■ **YOUR INSTRUCTIONS**
Everything in the entries below must be reproduced exactly, except the images.
[DATASET RECORDS Boundary: Start]
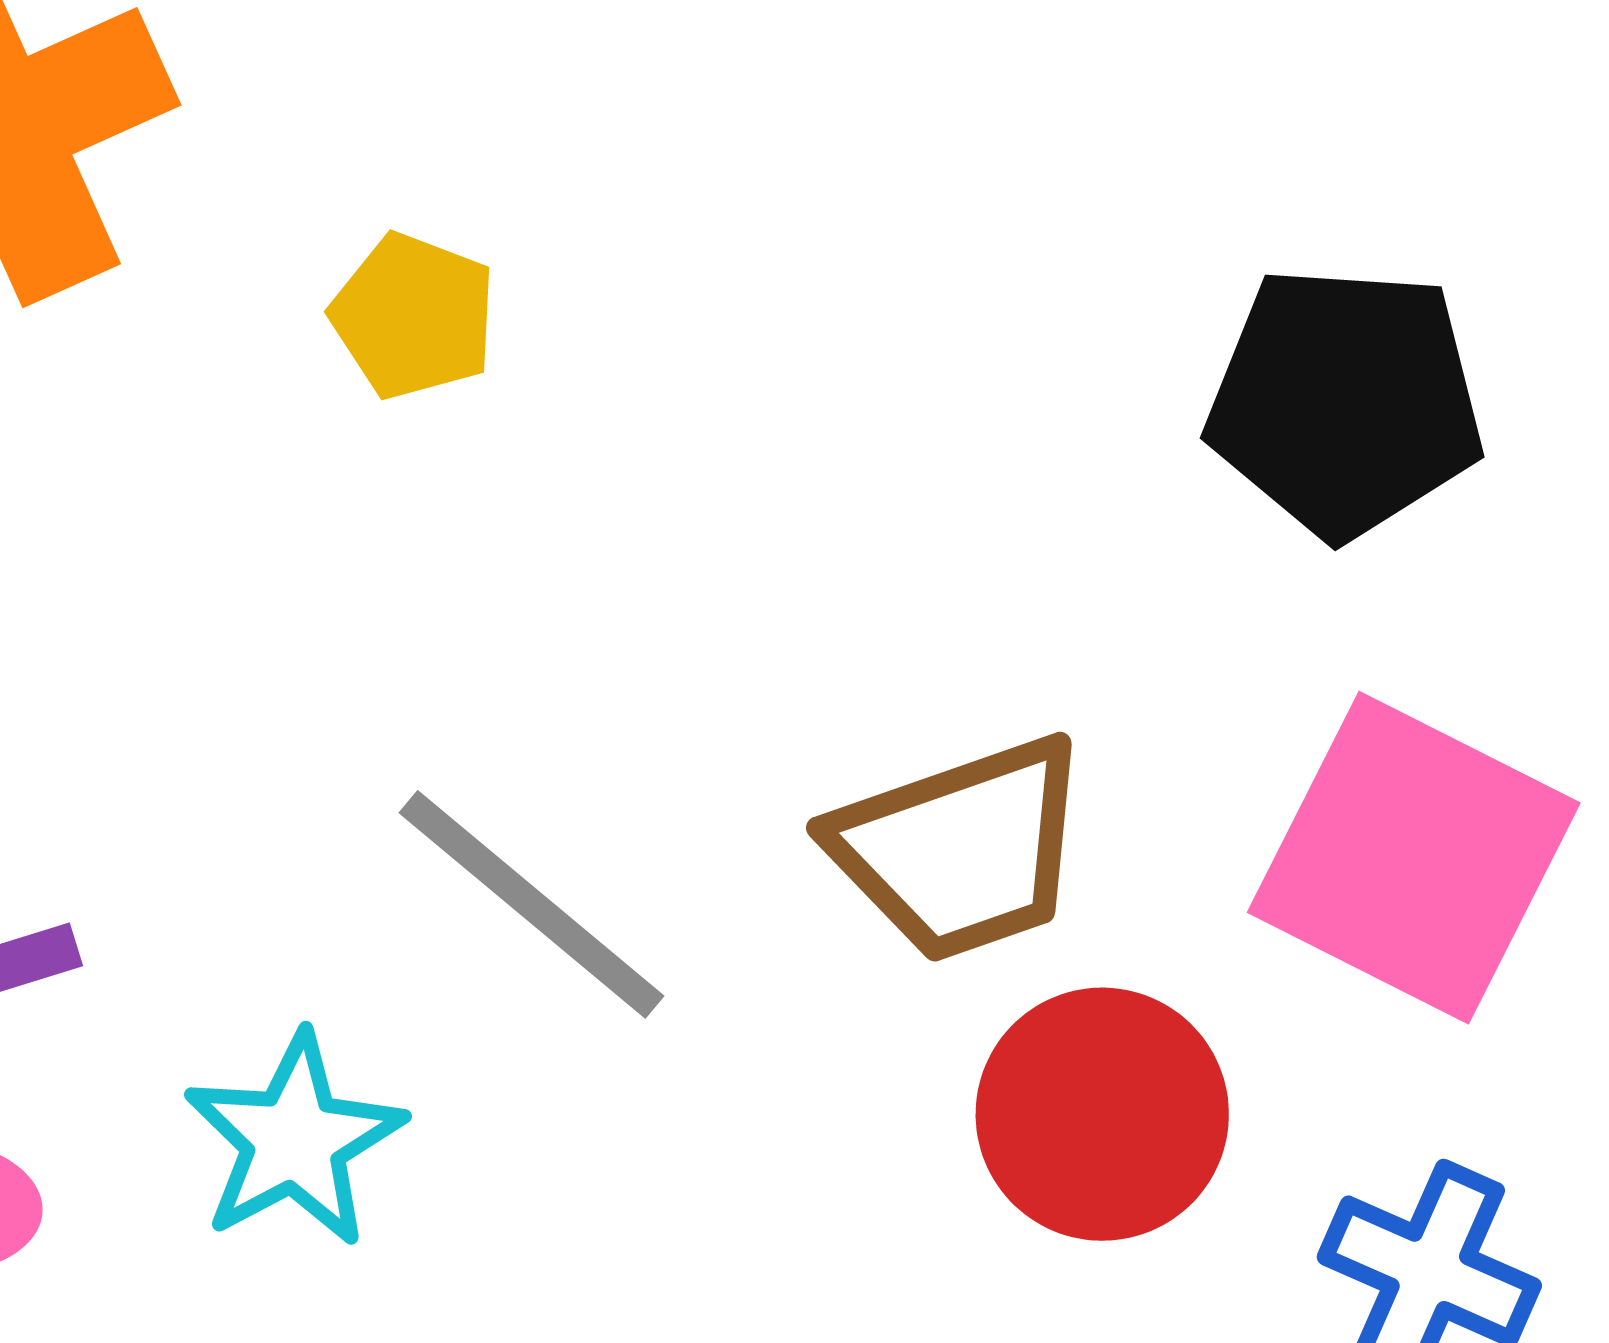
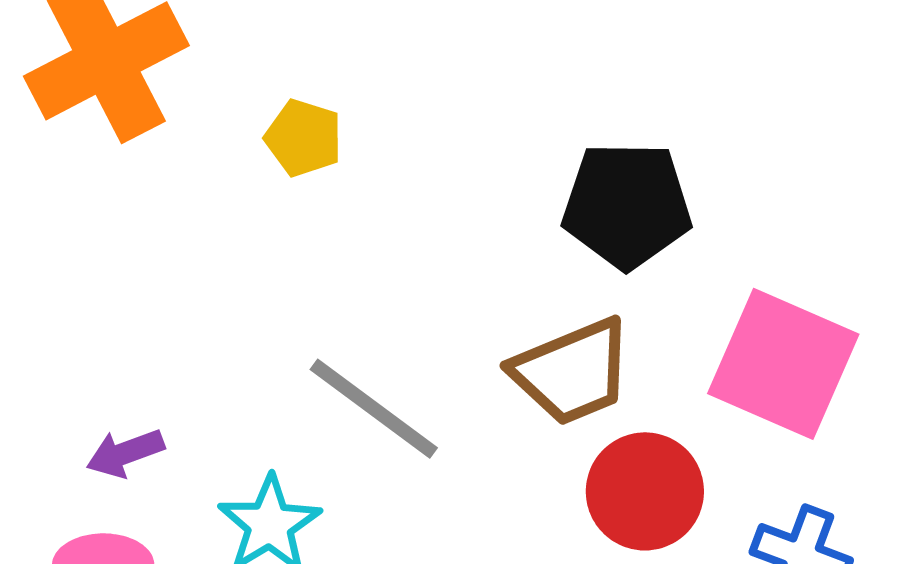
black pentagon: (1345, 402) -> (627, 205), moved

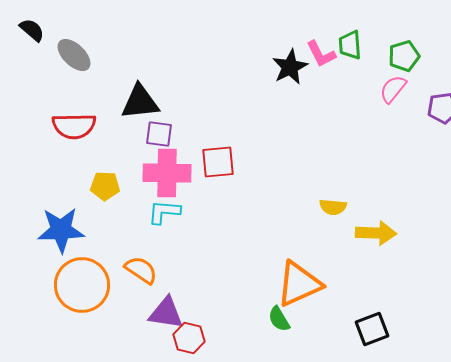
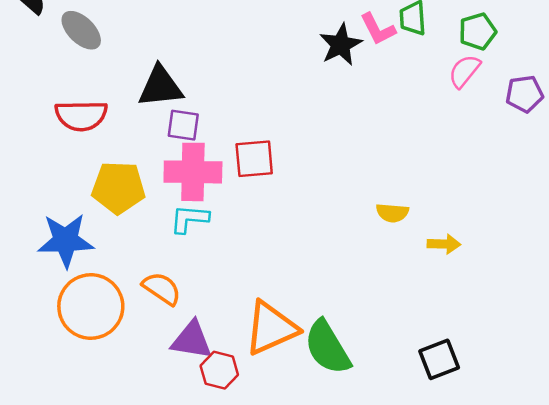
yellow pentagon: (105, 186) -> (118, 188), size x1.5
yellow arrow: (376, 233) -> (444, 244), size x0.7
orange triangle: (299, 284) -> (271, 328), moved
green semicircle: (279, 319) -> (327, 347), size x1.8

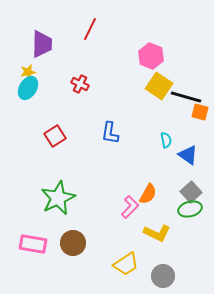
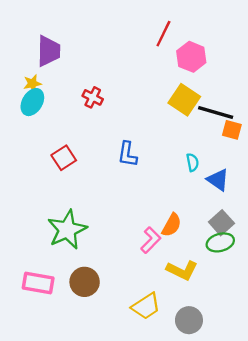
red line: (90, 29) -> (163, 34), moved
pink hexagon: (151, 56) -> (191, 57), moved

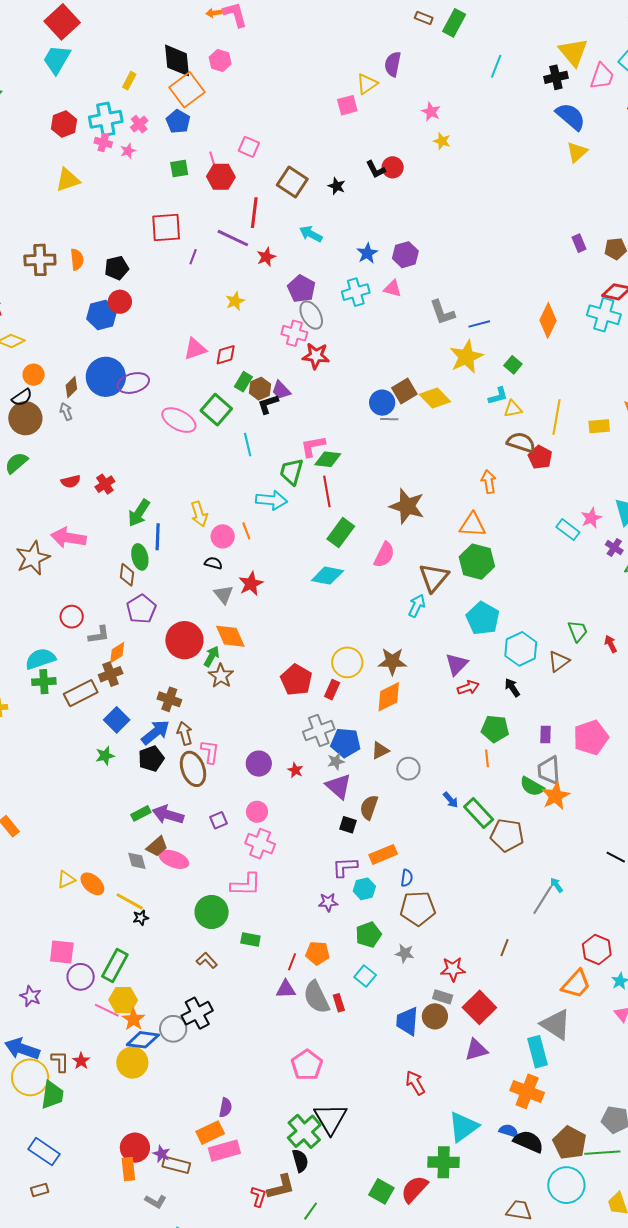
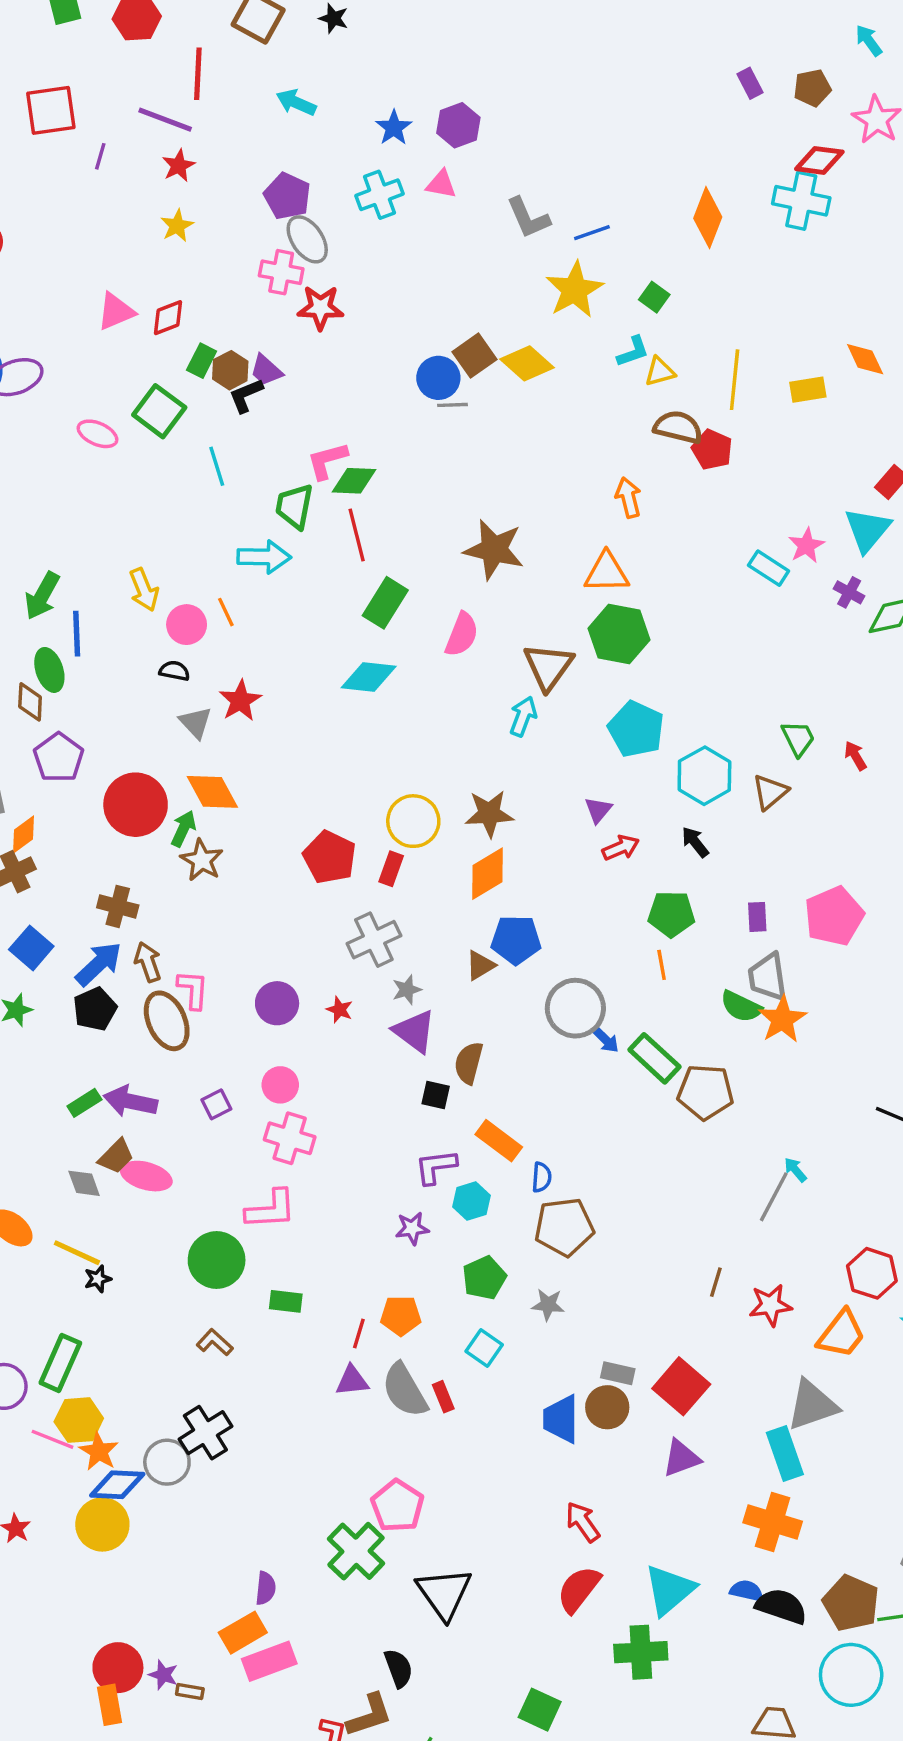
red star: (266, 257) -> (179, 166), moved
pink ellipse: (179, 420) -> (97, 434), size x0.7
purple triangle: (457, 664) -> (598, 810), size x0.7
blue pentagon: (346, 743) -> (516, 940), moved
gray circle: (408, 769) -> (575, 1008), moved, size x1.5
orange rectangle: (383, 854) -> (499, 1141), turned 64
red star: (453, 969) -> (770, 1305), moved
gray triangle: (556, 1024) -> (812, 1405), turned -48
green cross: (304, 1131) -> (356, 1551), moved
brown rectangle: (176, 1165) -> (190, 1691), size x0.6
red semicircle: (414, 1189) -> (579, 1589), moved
[DATASET RECORDS Boundary: End]
■ **ANSWER SPACE**
black pentagon: (1345, 402) -> (627, 205), moved

yellow pentagon: (105, 186) -> (118, 188), size x1.5
yellow arrow: (376, 233) -> (444, 244), size x0.7
orange triangle: (299, 284) -> (271, 328), moved
green semicircle: (279, 319) -> (327, 347), size x1.8

red line: (90, 29) -> (163, 34), moved
pink hexagon: (151, 56) -> (191, 57), moved

red star: (266, 257) -> (179, 166), moved
pink ellipse: (179, 420) -> (97, 434), size x0.7
purple triangle: (457, 664) -> (598, 810), size x0.7
blue pentagon: (346, 743) -> (516, 940), moved
gray circle: (408, 769) -> (575, 1008), moved, size x1.5
orange rectangle: (383, 854) -> (499, 1141), turned 64
red star: (453, 969) -> (770, 1305), moved
gray triangle: (556, 1024) -> (812, 1405), turned -48
green cross: (304, 1131) -> (356, 1551), moved
brown rectangle: (176, 1165) -> (190, 1691), size x0.6
red semicircle: (414, 1189) -> (579, 1589), moved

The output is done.